▶ [DESCRIPTION OF THE TASK] Copy exactly the lines from the one containing "brown domino: [211,291,264,349]" through the last line of the records below, including both, and leave out any pictures.

[Colored object counting data]
───

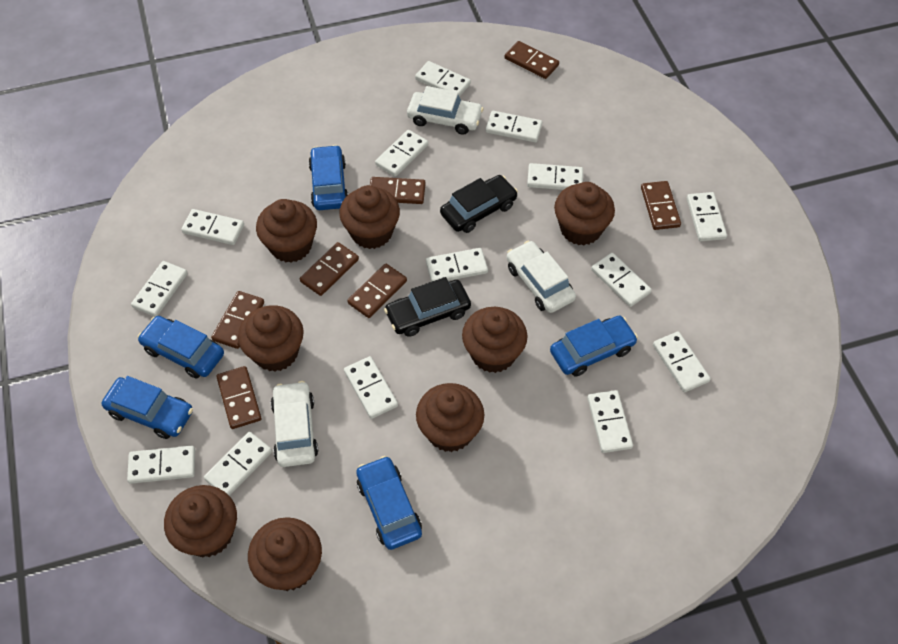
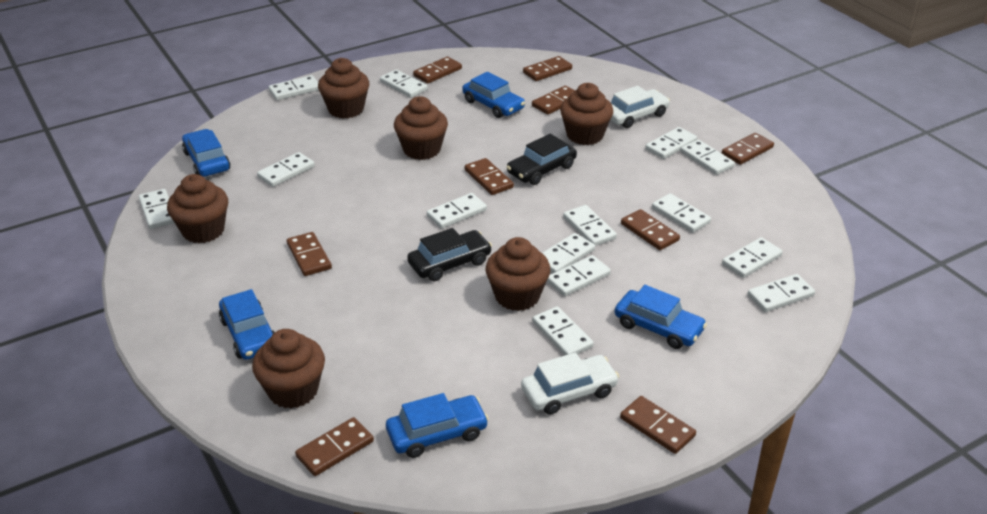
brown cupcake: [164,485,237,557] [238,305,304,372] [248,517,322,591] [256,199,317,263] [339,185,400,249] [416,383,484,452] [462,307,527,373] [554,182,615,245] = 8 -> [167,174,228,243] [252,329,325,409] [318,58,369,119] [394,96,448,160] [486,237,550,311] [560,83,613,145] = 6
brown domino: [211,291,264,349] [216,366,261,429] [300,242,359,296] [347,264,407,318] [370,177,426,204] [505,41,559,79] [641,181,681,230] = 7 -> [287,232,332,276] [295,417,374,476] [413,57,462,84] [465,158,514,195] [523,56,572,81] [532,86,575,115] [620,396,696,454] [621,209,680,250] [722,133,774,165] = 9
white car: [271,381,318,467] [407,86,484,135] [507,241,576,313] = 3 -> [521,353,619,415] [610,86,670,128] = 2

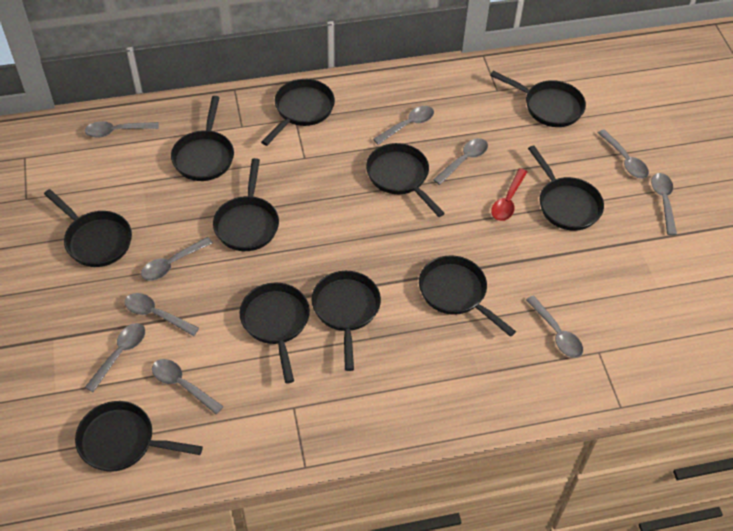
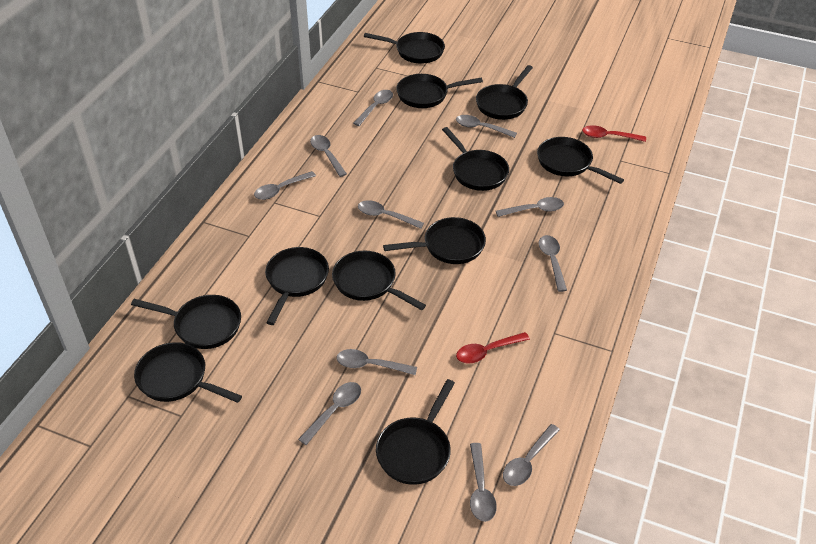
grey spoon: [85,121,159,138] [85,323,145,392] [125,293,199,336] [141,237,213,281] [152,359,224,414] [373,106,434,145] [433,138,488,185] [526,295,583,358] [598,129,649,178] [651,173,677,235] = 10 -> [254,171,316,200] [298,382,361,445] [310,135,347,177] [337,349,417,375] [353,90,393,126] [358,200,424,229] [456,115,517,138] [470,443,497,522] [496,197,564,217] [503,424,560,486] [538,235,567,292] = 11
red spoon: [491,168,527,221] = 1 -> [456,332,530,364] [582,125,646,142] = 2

───

▶ [EXERCISE ANSWER]
brown domino: [211,291,264,349] [216,366,261,429] [300,242,359,296] [347,264,407,318] [370,177,426,204] [505,41,559,79] [641,181,681,230] = 7 -> [287,232,332,276] [295,417,374,476] [413,57,462,84] [465,158,514,195] [523,56,572,81] [532,86,575,115] [620,396,696,454] [621,209,680,250] [722,133,774,165] = 9
white car: [271,381,318,467] [407,86,484,135] [507,241,576,313] = 3 -> [521,353,619,415] [610,86,670,128] = 2

grey spoon: [85,121,159,138] [85,323,145,392] [125,293,199,336] [141,237,213,281] [152,359,224,414] [373,106,434,145] [433,138,488,185] [526,295,583,358] [598,129,649,178] [651,173,677,235] = 10 -> [254,171,316,200] [298,382,361,445] [310,135,347,177] [337,349,417,375] [353,90,393,126] [358,200,424,229] [456,115,517,138] [470,443,497,522] [496,197,564,217] [503,424,560,486] [538,235,567,292] = 11
red spoon: [491,168,527,221] = 1 -> [456,332,530,364] [582,125,646,142] = 2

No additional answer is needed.